[Stored entries]

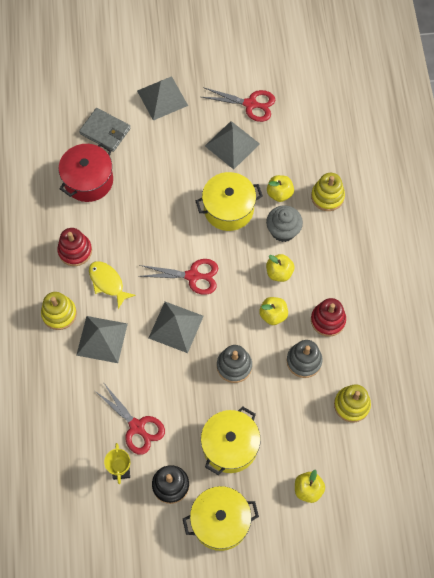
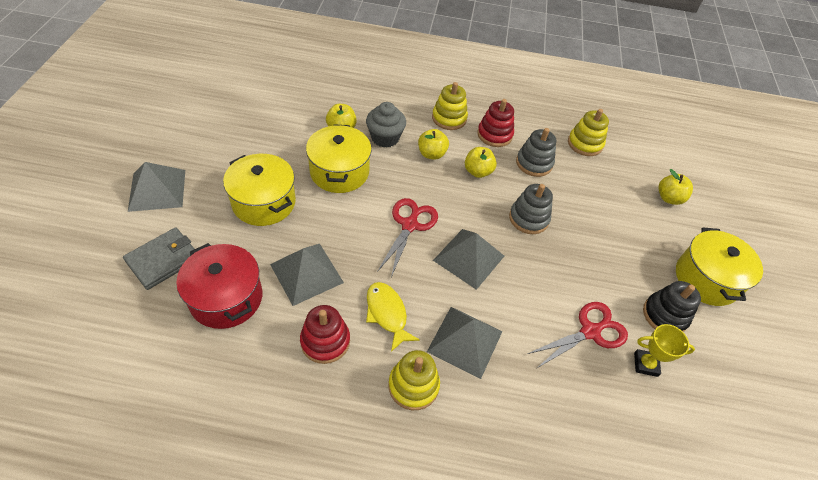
camera: 80 degrees left, 15 degrees down
(108, 283) = (387, 314): yellow fish -> yellow fish turned 90 degrees clockwise
(230, 446) = (620, 247): yellow pot -> yellow pot (264, 202)
(232, 144) = (261, 147): grey pyramid -> grey pyramid (306, 273)
(250, 104) = (221, 120): red scissors -> none
(327, 196) = (362, 97): yellow stacking toy -> yellow stacking toy (449, 118)

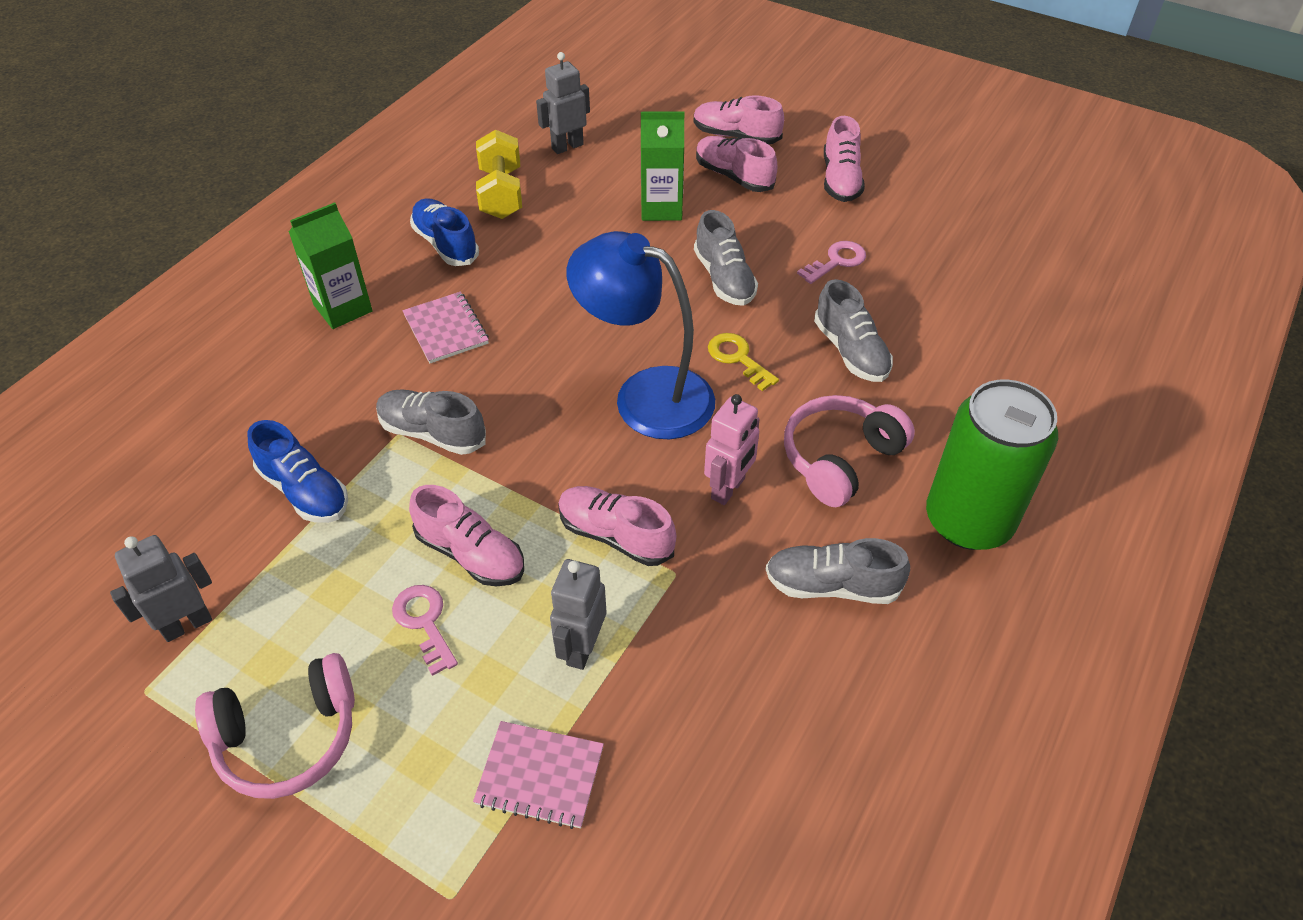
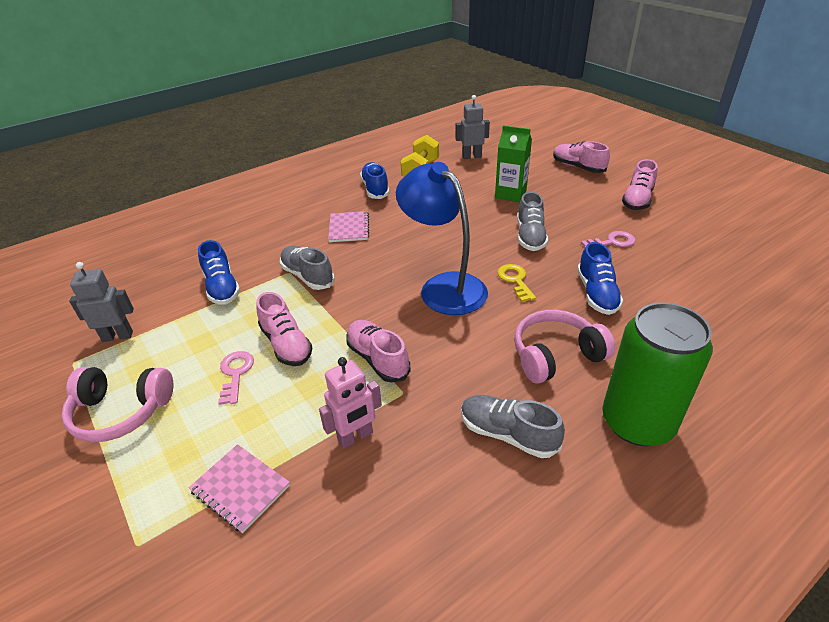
camera: 25 degrees right, 10 degrees down
(343, 308) = (302, 207): green carton -> none
(581, 648) = (316, 418): grey robot -> none
(728, 489) = (467, 352): pink robot -> pink robot (355, 437)
(734, 176) = (565, 186): pink shoe -> none
(850, 351) = (596, 294): grey shoe -> blue shoe

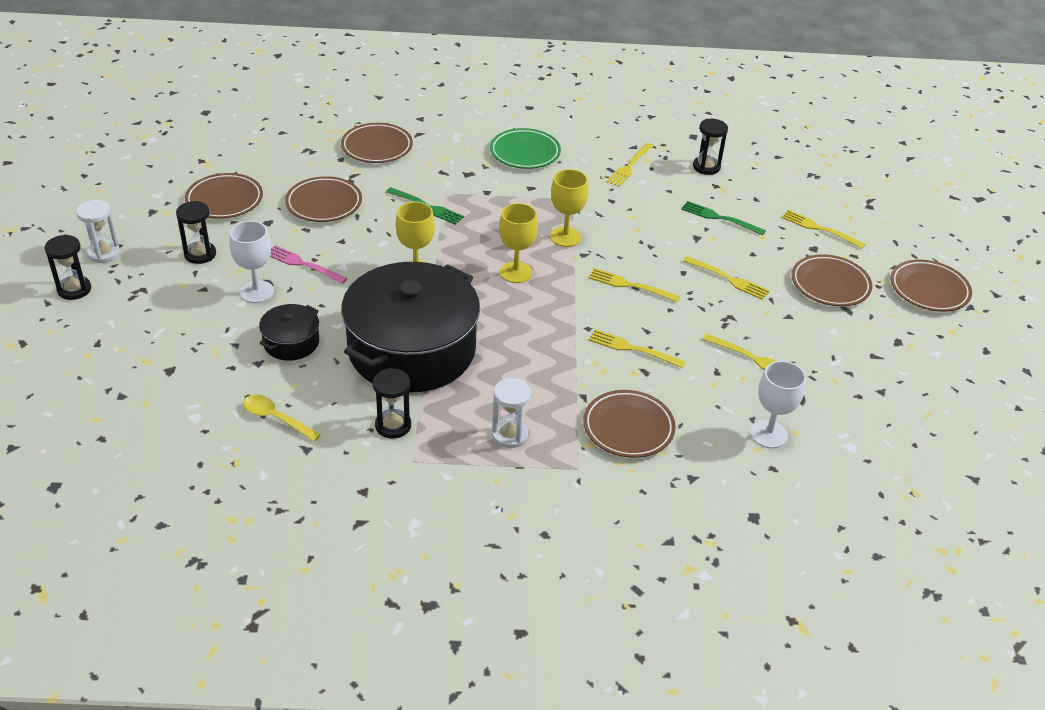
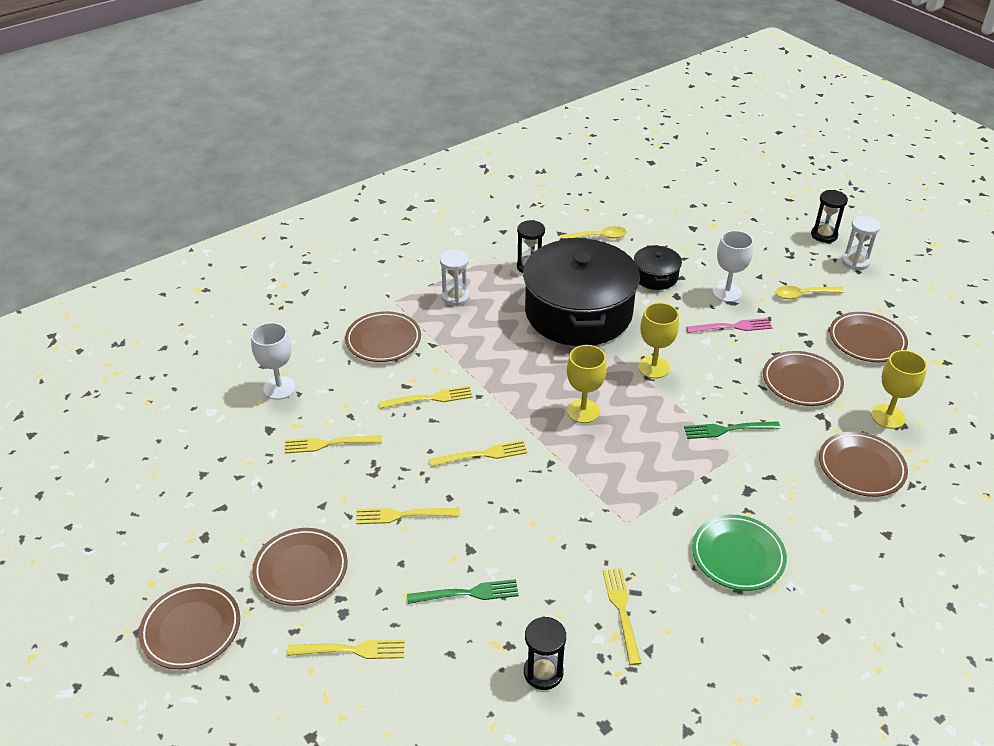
camera: 145 degrees right, 0 degrees up
(200, 254) = (803, 295): black hourglass -> yellow spoon
(565, 237) = (584, 472): yellow goblet -> yellow goblet (888, 416)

WORK INSTRUCTIONS: Up to and including the line with "(232, 144) = (261, 147): grey", copy the data above from its first line. Skip pictures.

TASK RESPONSE:
camera: 80 degrees left, 15 degrees down
(108, 283) = (387, 314): yellow fish -> yellow fish turned 90 degrees clockwise
(230, 446) = (620, 247): yellow pot -> yellow pot (264, 202)
(232, 144) = (261, 147): grey pyramid -> grey pyramid (306, 273)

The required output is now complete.